◆ Exercise description ◆
As the answer, give a copy of each line below that includes the word "black".

◆ Extracted information ◆
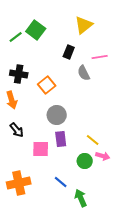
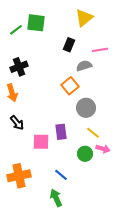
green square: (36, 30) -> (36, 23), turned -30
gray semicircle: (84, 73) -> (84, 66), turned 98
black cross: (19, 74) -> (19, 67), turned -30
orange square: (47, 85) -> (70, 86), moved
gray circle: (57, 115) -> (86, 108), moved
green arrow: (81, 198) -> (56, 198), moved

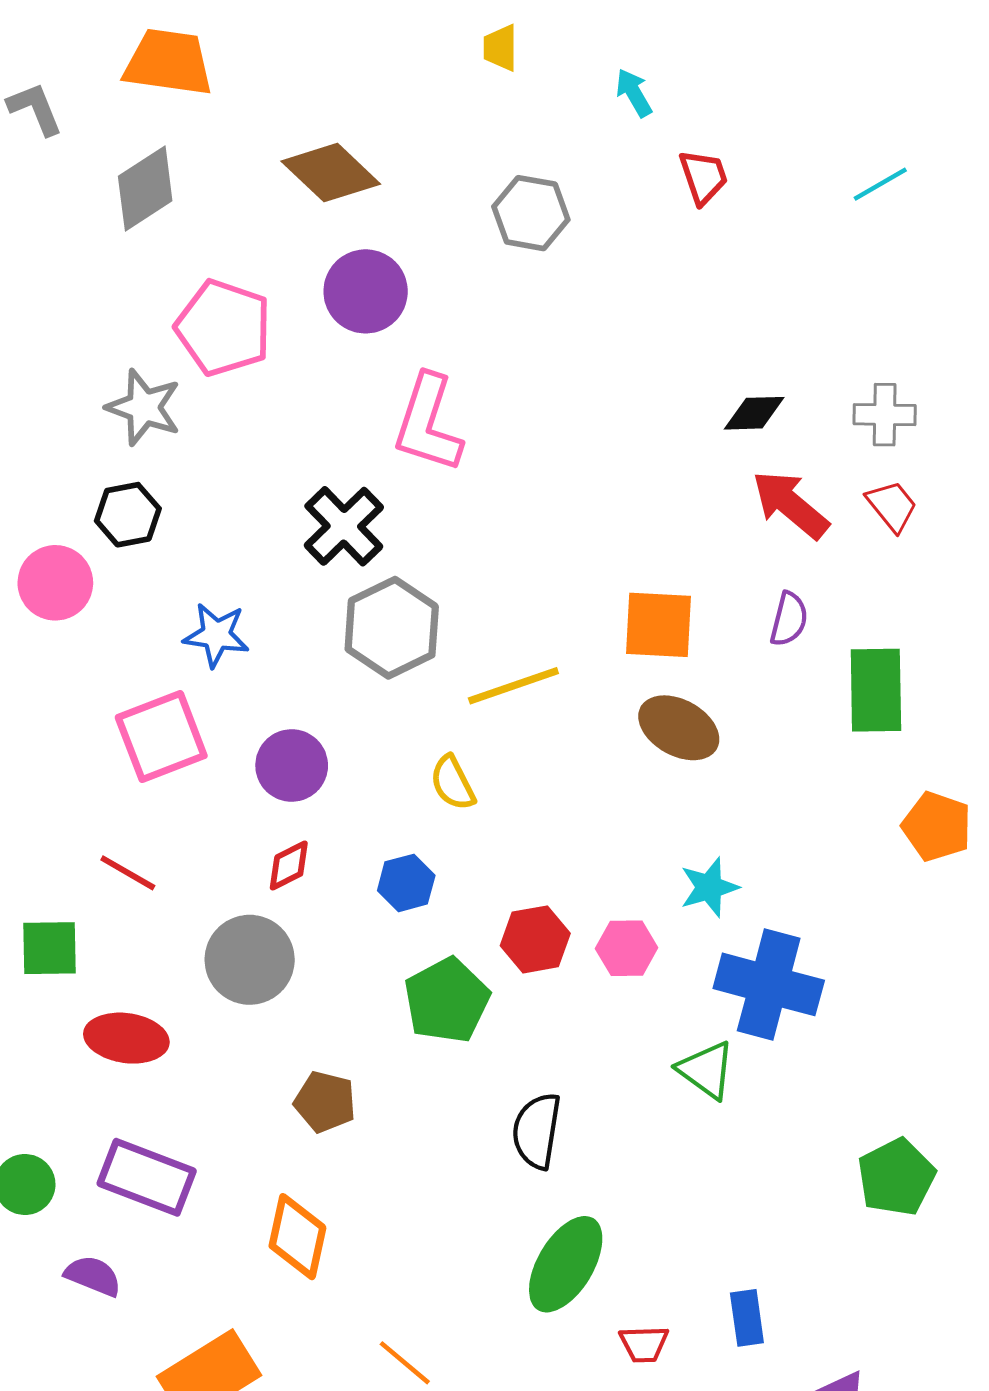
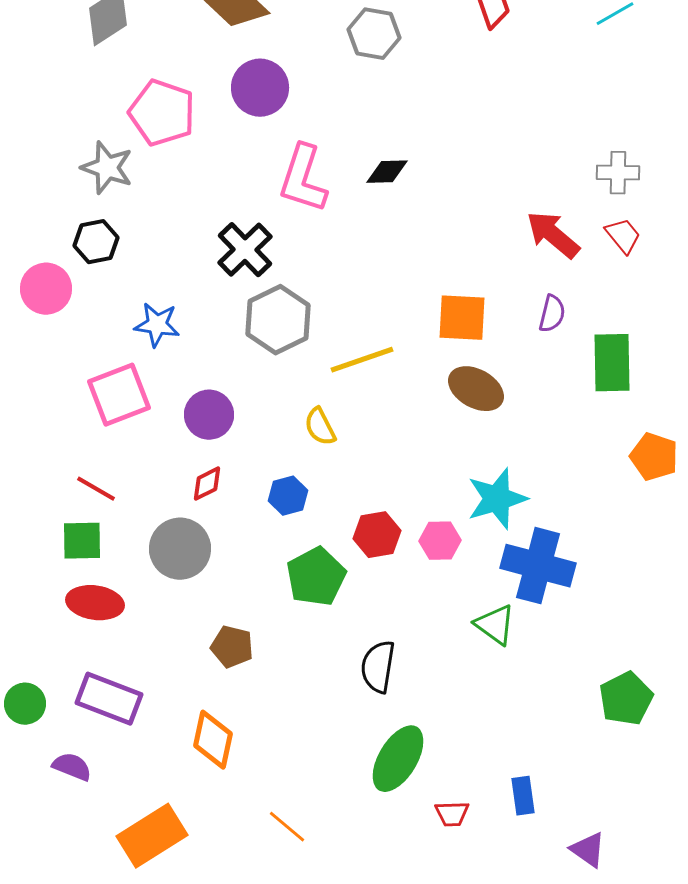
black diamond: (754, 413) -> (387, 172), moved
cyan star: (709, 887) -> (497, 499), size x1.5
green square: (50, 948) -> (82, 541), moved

◆ Task output ◆
black cross: (19, 74) -> (19, 67), turned -30
black diamond: (754, 413) -> (387, 172), moved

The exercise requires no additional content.